== Given records ==

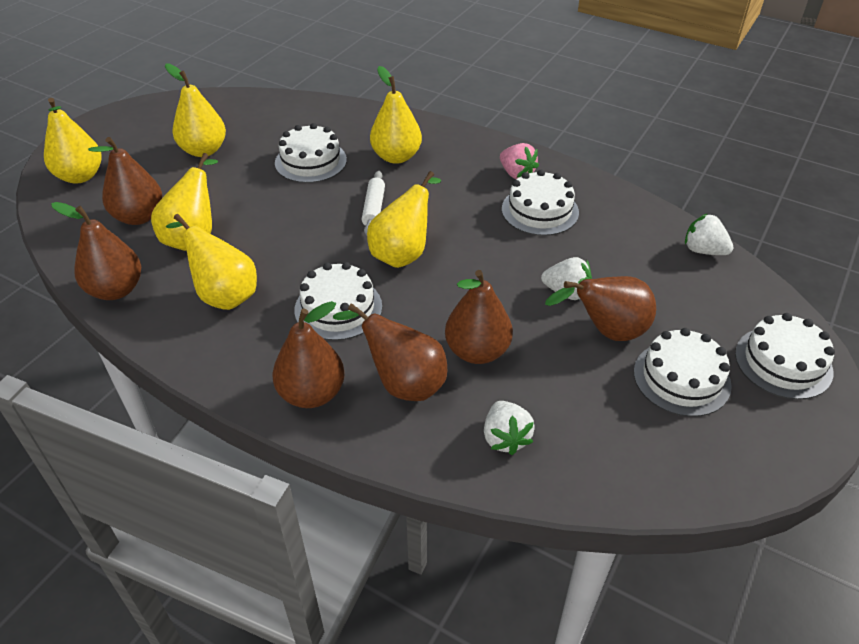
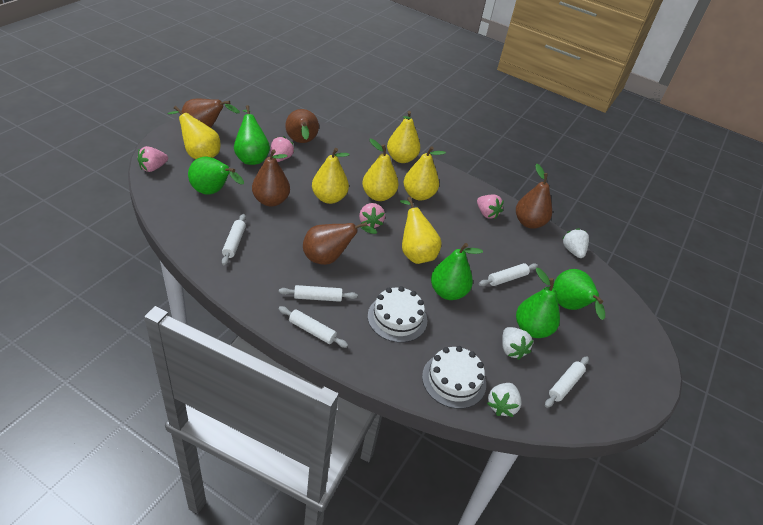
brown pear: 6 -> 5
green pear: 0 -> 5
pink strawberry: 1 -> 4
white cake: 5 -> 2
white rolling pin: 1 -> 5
--
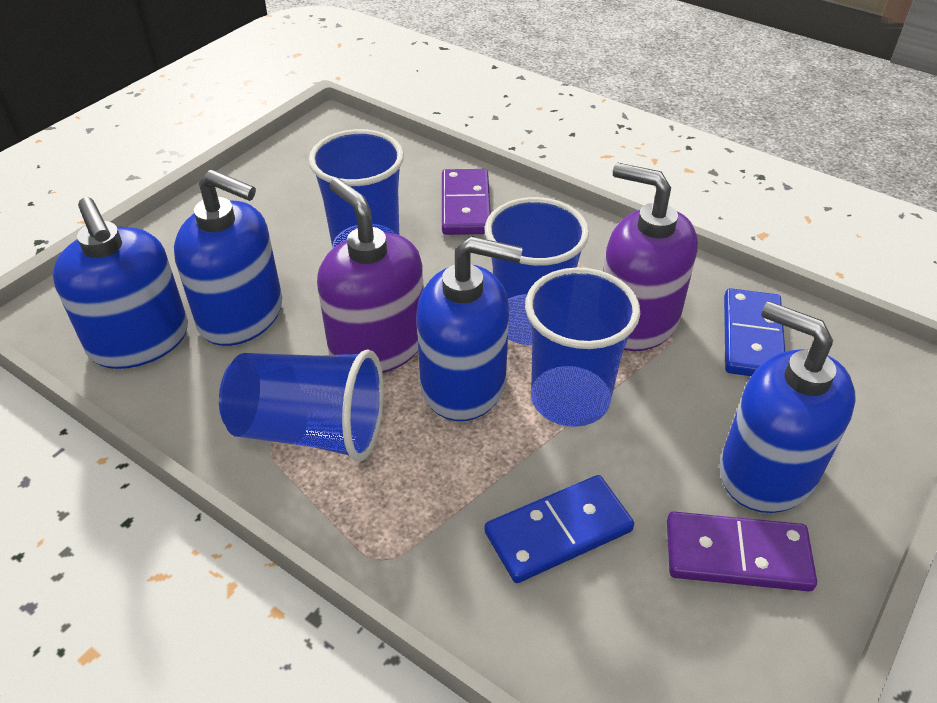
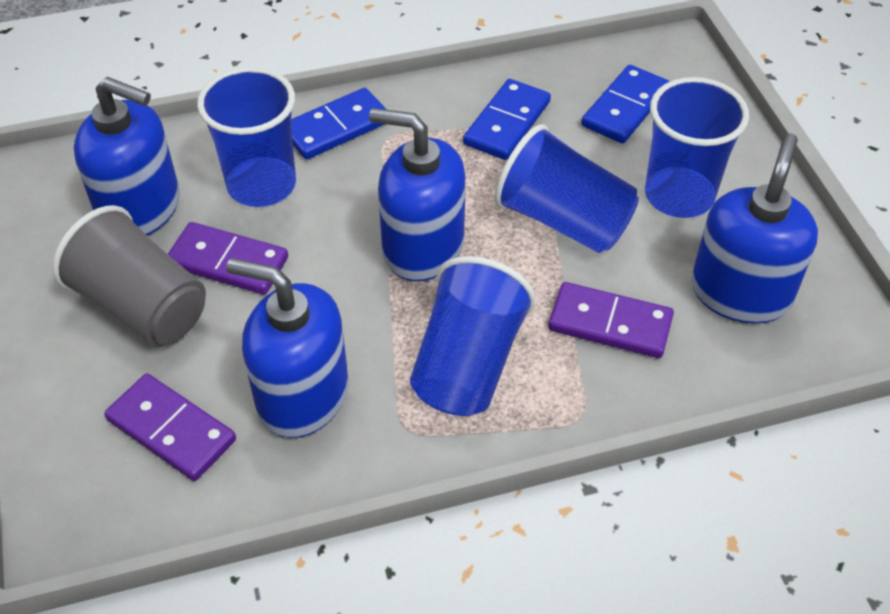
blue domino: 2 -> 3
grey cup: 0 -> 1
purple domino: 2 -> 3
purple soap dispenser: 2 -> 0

== Try it ==
Going back over the entries above, copy word for word every line from the one that has "brown pear: 6 -> 5" on through the one that has "white rolling pin: 1 -> 5".

== Response to the exercise ==
brown pear: 6 -> 5
green pear: 0 -> 5
pink strawberry: 1 -> 4
white cake: 5 -> 2
white rolling pin: 1 -> 5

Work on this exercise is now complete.